#### [Records to process]
□ □ □ □
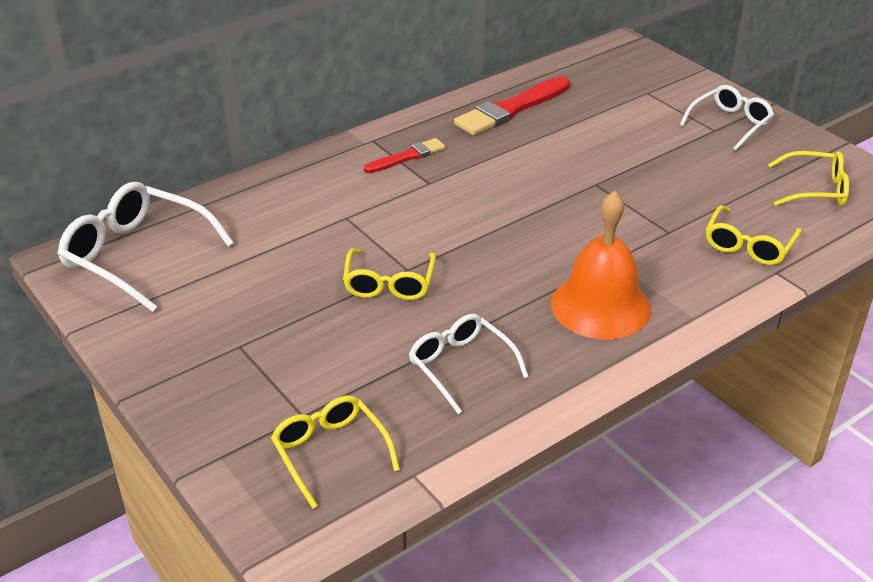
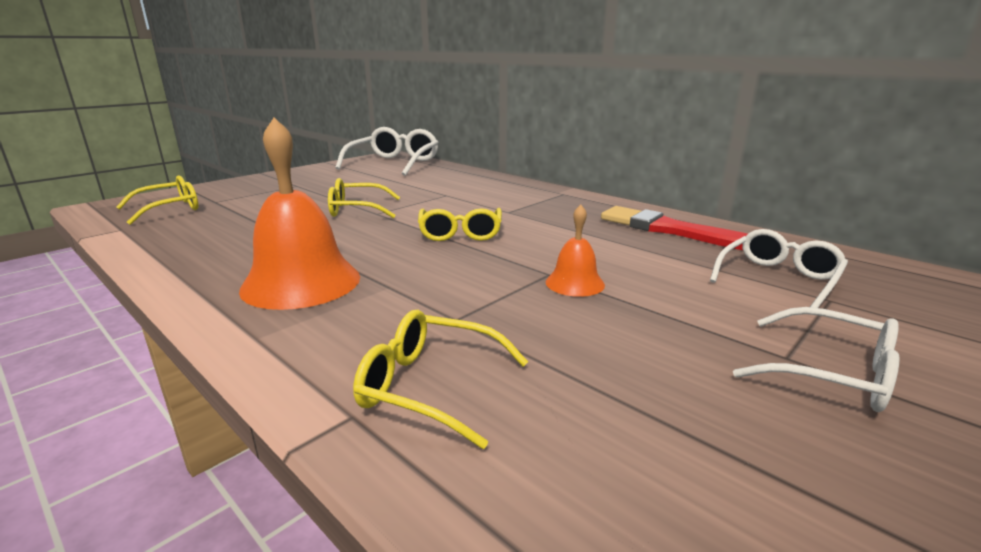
camera: 80 degrees right, 15 degrees down
(407, 157) = (545, 203): red brush -> none
(461, 366) = (237, 234): white glasses -> white glasses (778, 279)
(615, 176) = (574, 283): none -> orange bell
(815, 189) = (672, 489): yellow glasses -> yellow glasses (460, 233)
□ □ □ □
#### [Exercise prompt]
Please return each line of the listing exactly as written, excluding the images.

#### [Problem solution]
camera: 80 degrees right, 15 degrees down
(407, 157) = (545, 203): red brush -> none
(461, 366) = (237, 234): white glasses -> white glasses (778, 279)
(615, 176) = (574, 283): none -> orange bell
(815, 189) = (672, 489): yellow glasses -> yellow glasses (460, 233)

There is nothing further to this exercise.